> _WHAT YOU HAVE TO DO_
What lines in the records below include the word "degrees"? Return each one.

> _MATERIALS PROVIDED_

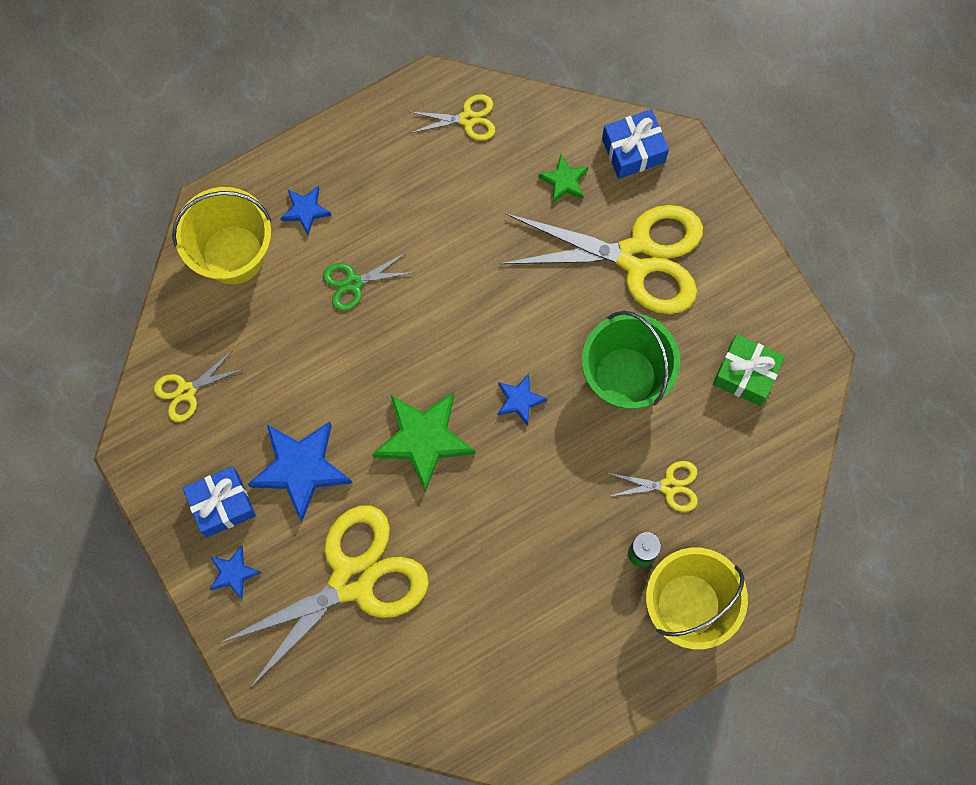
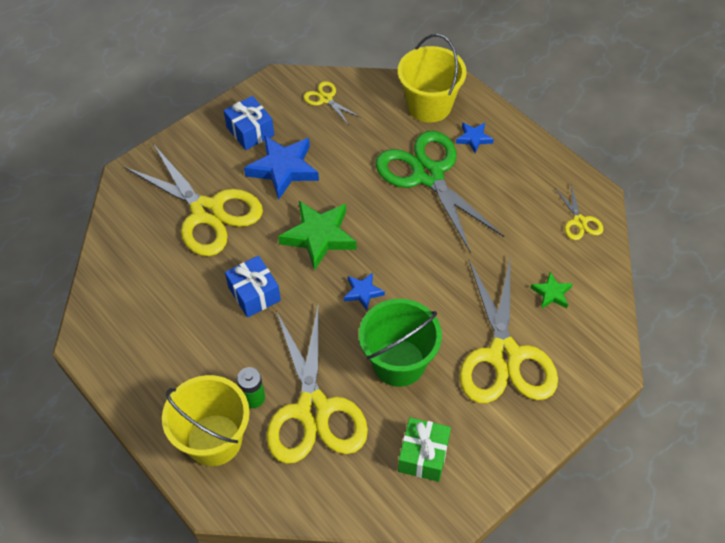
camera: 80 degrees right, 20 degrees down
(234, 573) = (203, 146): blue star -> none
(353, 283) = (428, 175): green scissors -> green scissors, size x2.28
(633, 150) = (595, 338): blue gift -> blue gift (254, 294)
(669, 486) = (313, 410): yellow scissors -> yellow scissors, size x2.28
==
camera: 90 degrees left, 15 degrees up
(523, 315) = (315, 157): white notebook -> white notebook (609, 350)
==
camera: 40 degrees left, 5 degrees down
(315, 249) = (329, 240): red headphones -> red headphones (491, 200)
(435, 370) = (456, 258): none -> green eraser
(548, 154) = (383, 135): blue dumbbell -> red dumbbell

> _RESPONSE FOR THIS EXERCISE_
camera: 80 degrees right, 20 degrees down
camera: 90 degrees left, 15 degrees up
camera: 40 degrees left, 5 degrees down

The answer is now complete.